Exercise | Filter the items below, copying every line that contains the string "table". Matching is case-sensitive.

Data under study |
::::::::
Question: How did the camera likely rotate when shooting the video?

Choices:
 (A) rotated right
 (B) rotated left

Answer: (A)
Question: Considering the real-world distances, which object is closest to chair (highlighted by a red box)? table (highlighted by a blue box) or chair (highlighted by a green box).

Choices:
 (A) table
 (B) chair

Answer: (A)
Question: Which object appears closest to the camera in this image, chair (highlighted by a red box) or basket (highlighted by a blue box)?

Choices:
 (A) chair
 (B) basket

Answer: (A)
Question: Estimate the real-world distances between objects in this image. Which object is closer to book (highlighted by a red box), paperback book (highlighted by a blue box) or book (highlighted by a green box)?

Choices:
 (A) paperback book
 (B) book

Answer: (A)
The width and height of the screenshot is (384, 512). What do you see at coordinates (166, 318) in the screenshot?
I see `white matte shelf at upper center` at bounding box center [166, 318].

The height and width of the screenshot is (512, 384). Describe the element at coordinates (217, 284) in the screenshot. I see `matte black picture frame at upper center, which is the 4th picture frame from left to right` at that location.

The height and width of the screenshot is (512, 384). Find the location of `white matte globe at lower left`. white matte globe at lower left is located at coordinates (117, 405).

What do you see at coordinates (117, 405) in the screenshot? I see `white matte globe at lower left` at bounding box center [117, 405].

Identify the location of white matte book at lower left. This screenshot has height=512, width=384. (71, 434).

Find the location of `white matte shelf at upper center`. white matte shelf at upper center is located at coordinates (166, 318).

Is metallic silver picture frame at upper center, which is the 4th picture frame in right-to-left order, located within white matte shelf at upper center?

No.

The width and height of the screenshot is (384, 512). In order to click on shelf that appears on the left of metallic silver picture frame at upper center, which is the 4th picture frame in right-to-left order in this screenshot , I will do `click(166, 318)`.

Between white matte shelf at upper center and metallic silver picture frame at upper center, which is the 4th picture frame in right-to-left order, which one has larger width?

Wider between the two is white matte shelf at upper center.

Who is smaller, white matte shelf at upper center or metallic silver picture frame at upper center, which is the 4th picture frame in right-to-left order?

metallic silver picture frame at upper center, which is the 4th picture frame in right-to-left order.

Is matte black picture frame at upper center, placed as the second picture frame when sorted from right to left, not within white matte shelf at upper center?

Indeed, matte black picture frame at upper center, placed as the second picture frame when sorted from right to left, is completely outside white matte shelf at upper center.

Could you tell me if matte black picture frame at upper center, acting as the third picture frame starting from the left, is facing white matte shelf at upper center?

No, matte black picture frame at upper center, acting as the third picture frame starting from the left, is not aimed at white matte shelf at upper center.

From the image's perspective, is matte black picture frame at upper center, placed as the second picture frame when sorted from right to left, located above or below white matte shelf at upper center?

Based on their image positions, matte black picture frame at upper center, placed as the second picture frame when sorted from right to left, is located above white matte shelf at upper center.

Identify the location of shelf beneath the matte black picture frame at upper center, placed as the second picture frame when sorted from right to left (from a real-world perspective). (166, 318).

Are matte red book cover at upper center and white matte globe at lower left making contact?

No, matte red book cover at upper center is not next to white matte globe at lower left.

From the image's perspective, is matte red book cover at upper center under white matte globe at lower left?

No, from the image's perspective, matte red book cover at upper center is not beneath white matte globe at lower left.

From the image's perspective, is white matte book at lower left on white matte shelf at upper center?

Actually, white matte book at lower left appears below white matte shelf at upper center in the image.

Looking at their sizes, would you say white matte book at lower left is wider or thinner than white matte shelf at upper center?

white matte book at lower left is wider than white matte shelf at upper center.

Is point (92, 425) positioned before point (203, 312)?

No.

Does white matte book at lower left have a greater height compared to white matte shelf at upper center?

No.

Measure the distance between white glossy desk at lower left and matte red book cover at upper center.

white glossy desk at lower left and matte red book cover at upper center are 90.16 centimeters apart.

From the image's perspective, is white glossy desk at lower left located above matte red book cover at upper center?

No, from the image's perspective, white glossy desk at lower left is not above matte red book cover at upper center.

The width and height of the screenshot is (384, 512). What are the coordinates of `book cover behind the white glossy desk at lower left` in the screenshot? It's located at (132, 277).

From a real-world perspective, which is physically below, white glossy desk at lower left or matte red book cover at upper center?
::::::::
Your solution |
Question: Considering the real-world distances, which object is closest to chair (highlighted by a red box)? table (highlighted by a blue box) or chair (highlighted by a green box).
 (A) table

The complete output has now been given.